→ Extracted information:

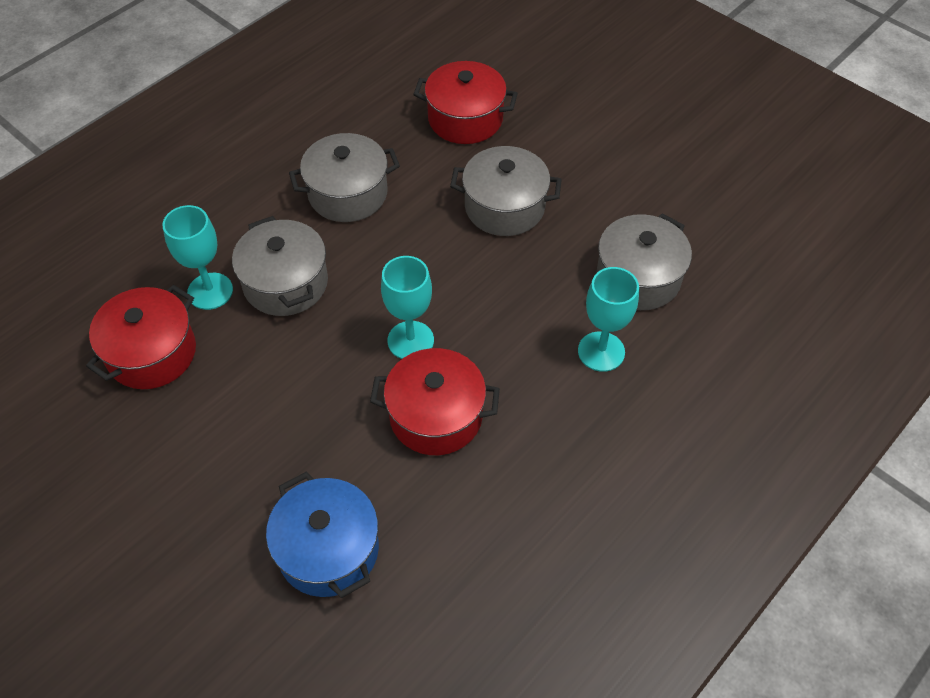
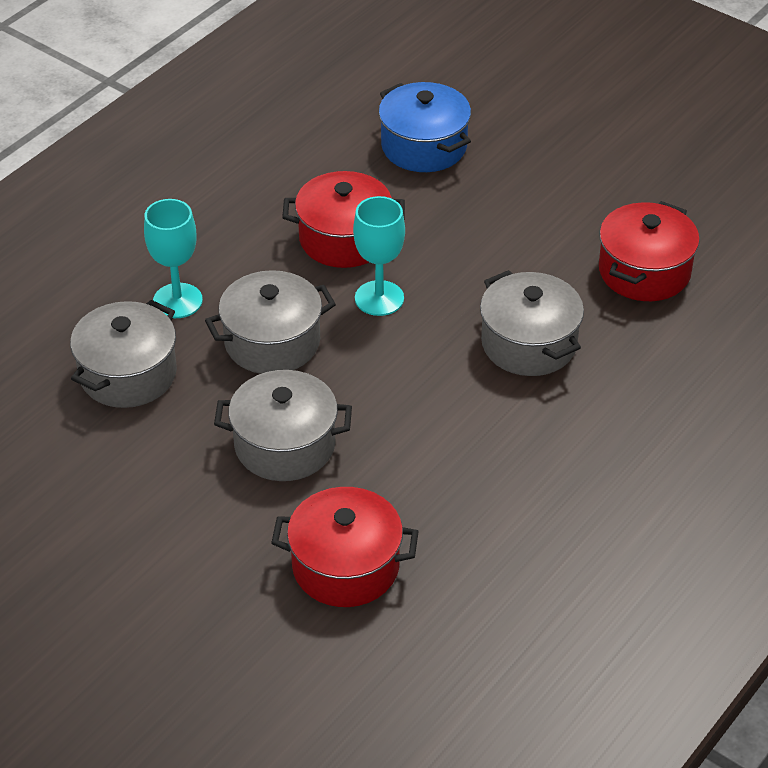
camera: 175 degrees right, 10 degrees down
(210, 291) = (610, 330): turquoise goblet -> none
(348, 194) = (485, 449): grey pot -> grey pot (272, 342)

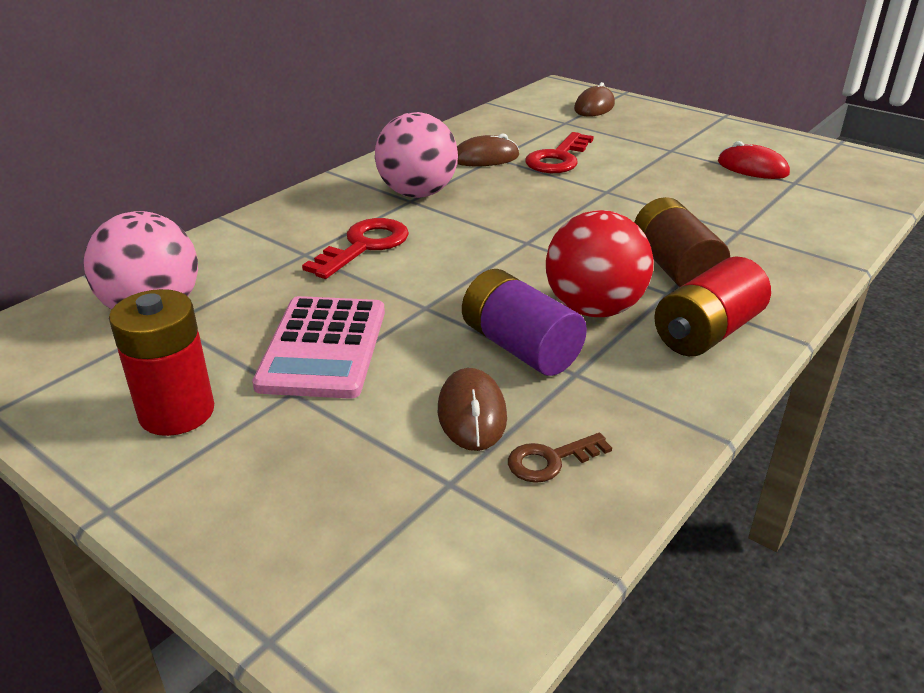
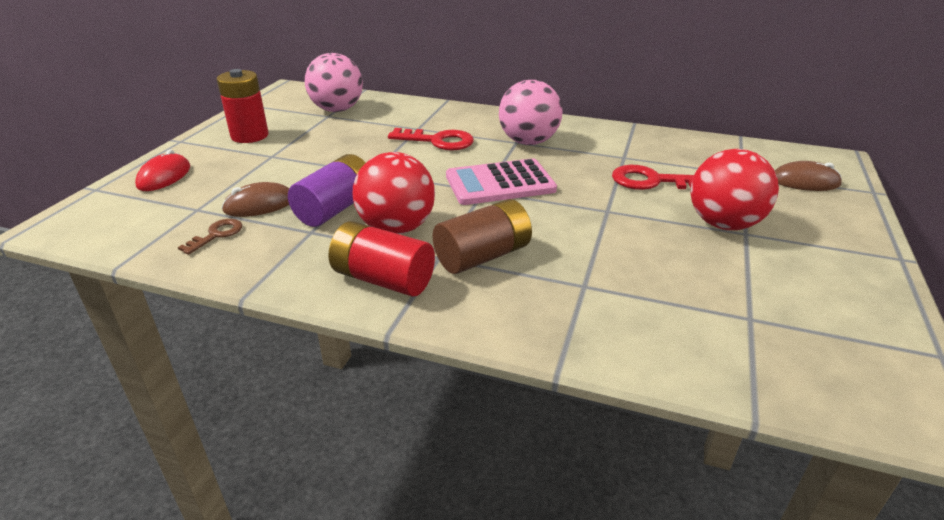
camera: 70 degrees right, 0 degrees up
(323, 348) = (315, 154): pink calculator -> pink calculator (500, 183)
(485, 158) = (618, 153): brown mouse -> none
(550, 460) = (216, 235): brown key -> brown key turned 75 degrees clockwise
(653, 153) = (723, 224): none -> red ball
(752, 168) = (757, 286): red mouse -> red mouse (164, 176)

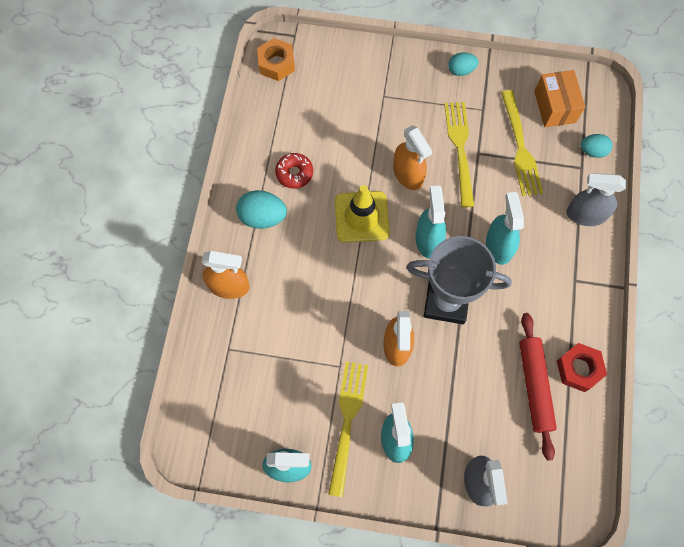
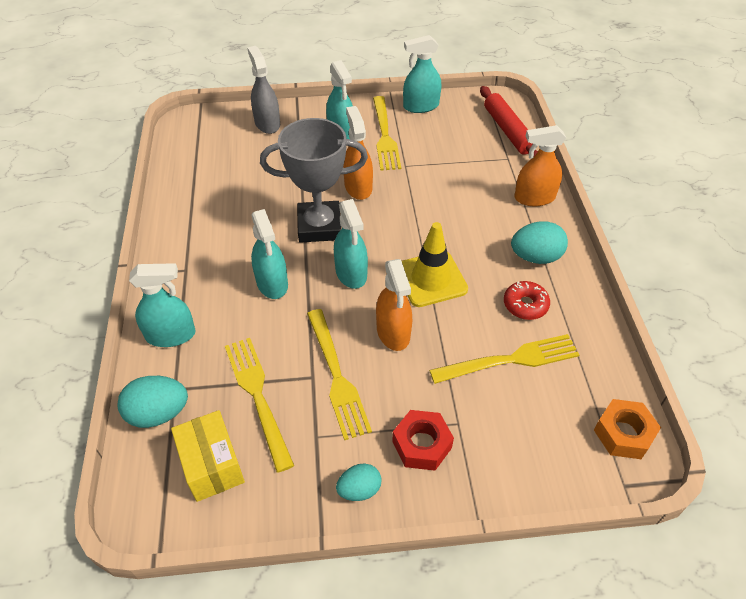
camera: 165 degrees right, 20 degrees down
(328, 131) = (510, 360): none -> yellow fork
(408, 174) = (393, 332): orange spray bottle -> orange spray bottle turned 150 degrees counterclockwise
(535, 386) = (224, 184): red rolling pin -> red rolling pin (507, 131)
(555, 107) = (212, 465): orange box -> yellow box
(578, 369) = (182, 203): red nut -> red nut (422, 444)
(585, 214) = (171, 335): grey spray bottle -> turquoise spray bottle
(592, 151) = (158, 413): turquoise egg -> turquoise egg, size x1.56

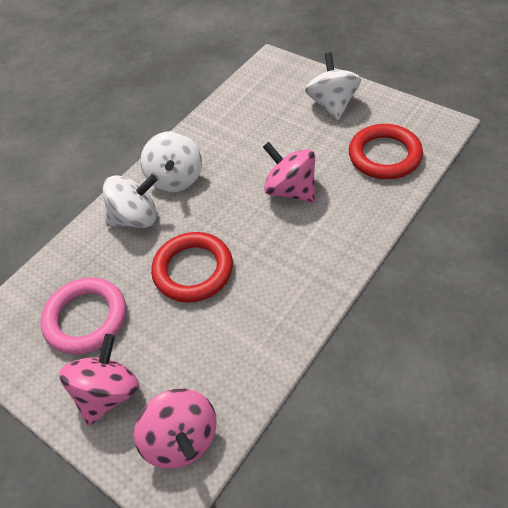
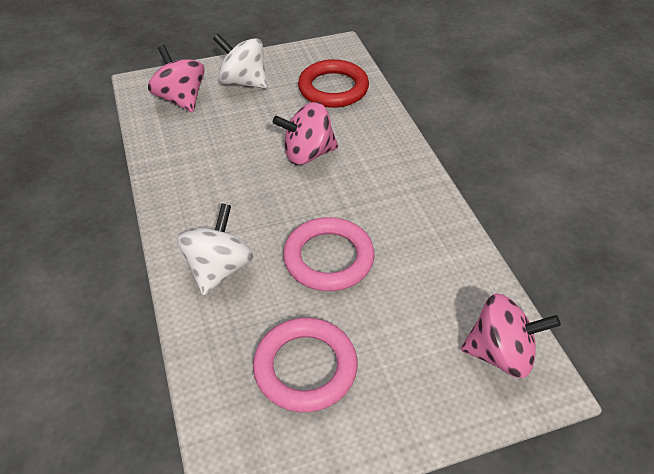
camera: 60 degrees left, 5 degrees down
(108, 393) = (411, 388): pink spinning top -> pink spinning top (181, 99)
(176, 179) = (203, 216): white spinning top -> none
(193, 270) = (328, 258): red ring -> pink ring

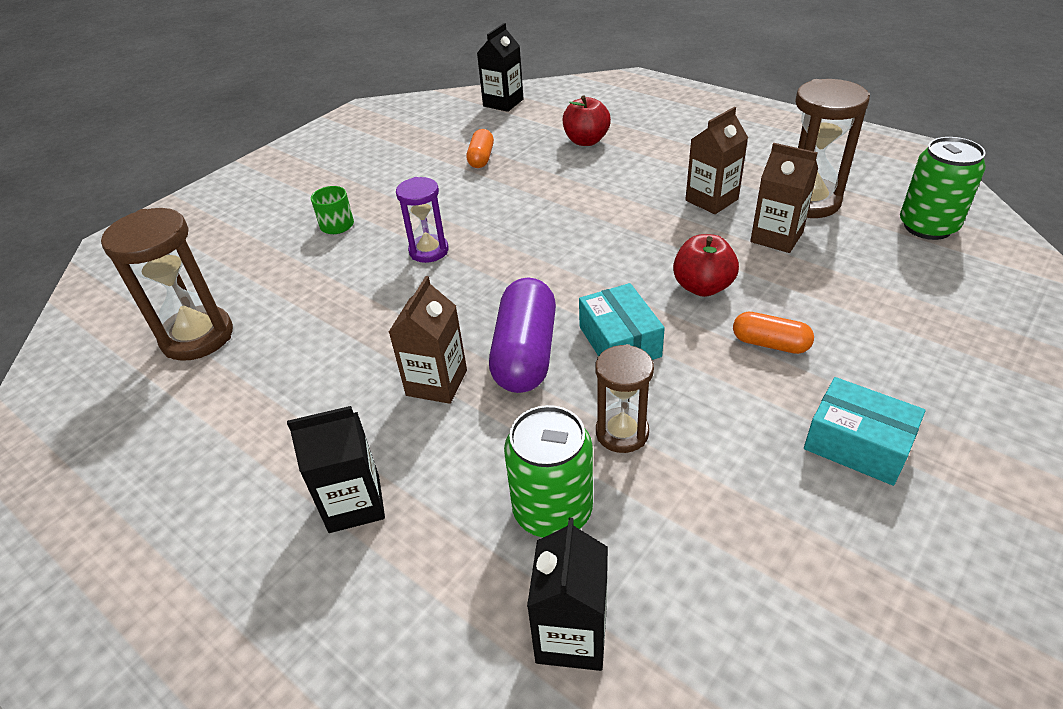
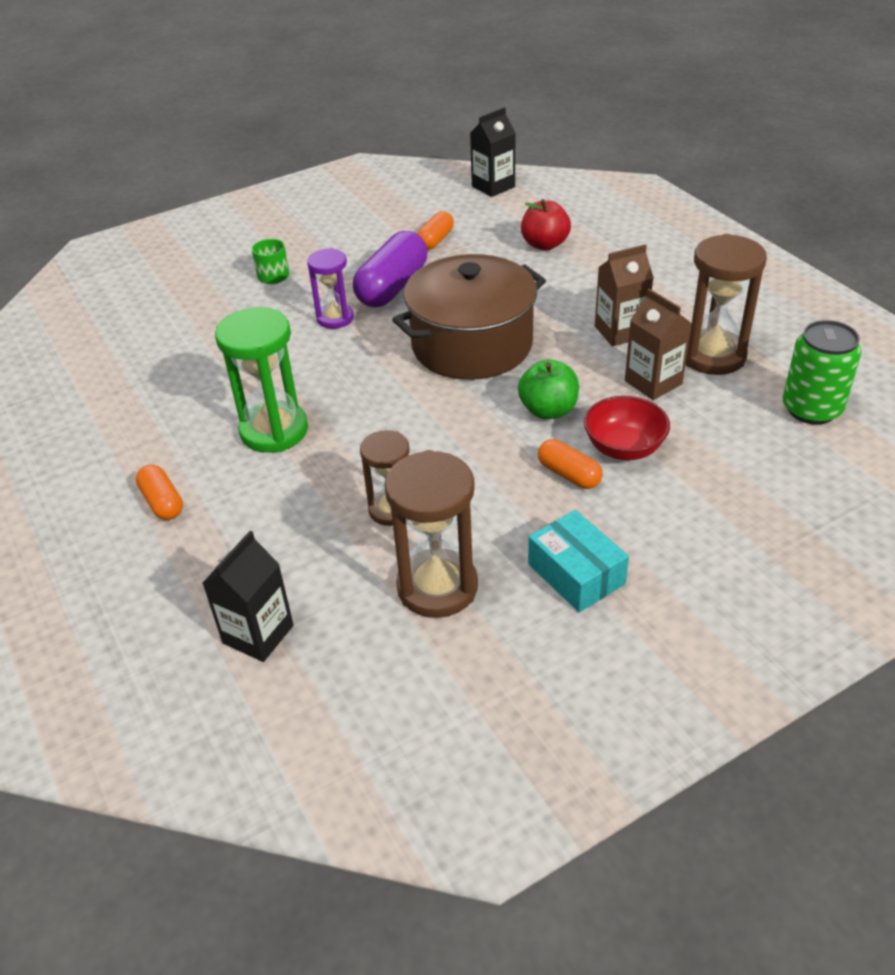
camera: 20 degrees right, 0 degrees up
(197, 337) = (117, 345): brown hourglass -> brown hourglass (437, 587)
(354, 503) = (162, 502): black carton -> orange capsule
(436, 383) = (274, 431): brown carton -> green hourglass
(525, 353) = (358, 427): purple capsule -> purple capsule (392, 287)
(552, 510) = (300, 550): green can -> none
(584, 244) = (472, 345): none -> brown pot
(619, 341) = (441, 437): turquoise box -> none
(702, 287) = (548, 410): red apple -> green apple
(800, 304) = (624, 448): none -> red bowl

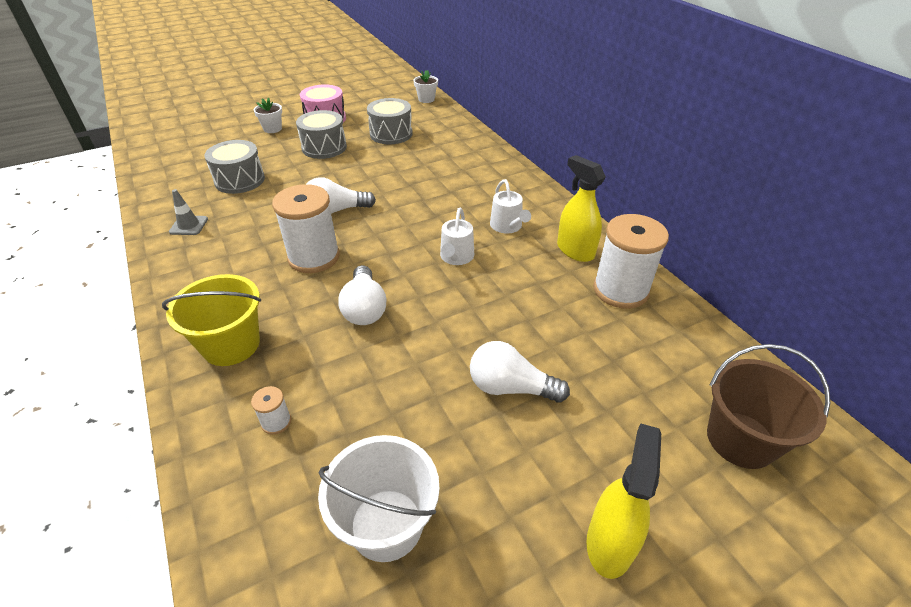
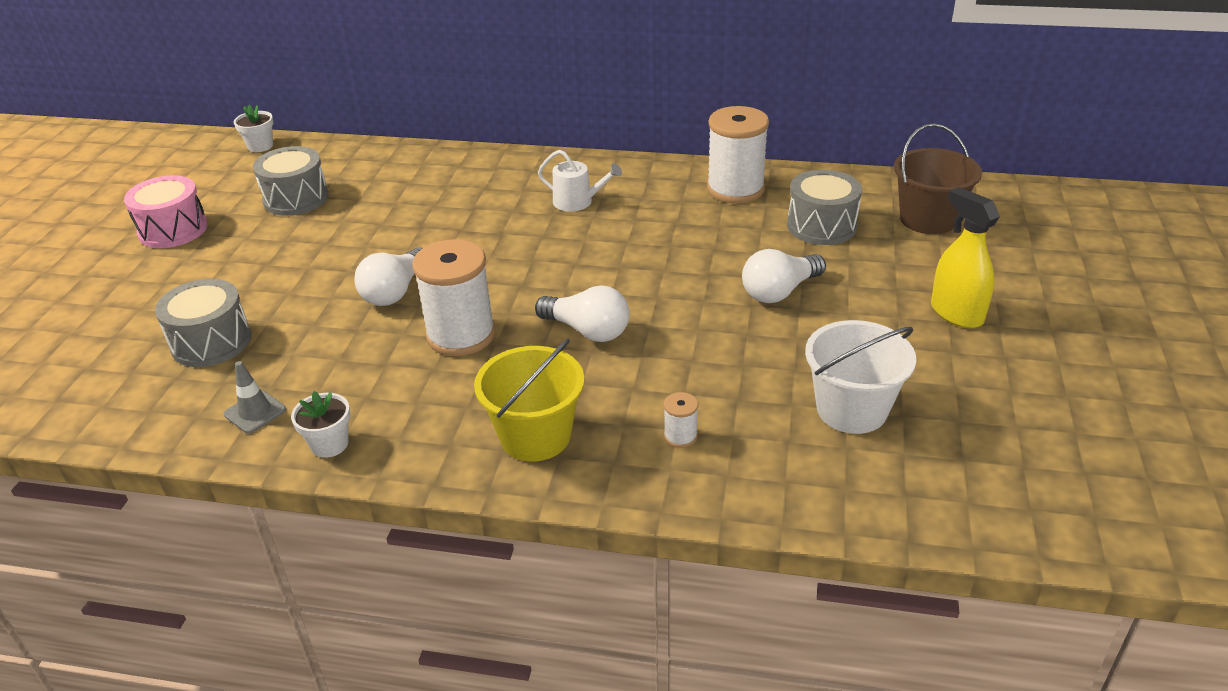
camera: 50 degrees left, 5 degrees down
(272, 129) = (122, 278): white flower pot -> white flower pot (329, 444)
(324, 147) = (243, 254): grey drum -> grey drum (821, 226)
(456, 257) = (583, 249): white watering can -> none
(575, 250) = (659, 185): yellow spray bottle -> none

→ Task prompt: Using the records above, count the lines containing "yellow". Give no words besides the number.

→ Result for this task: 3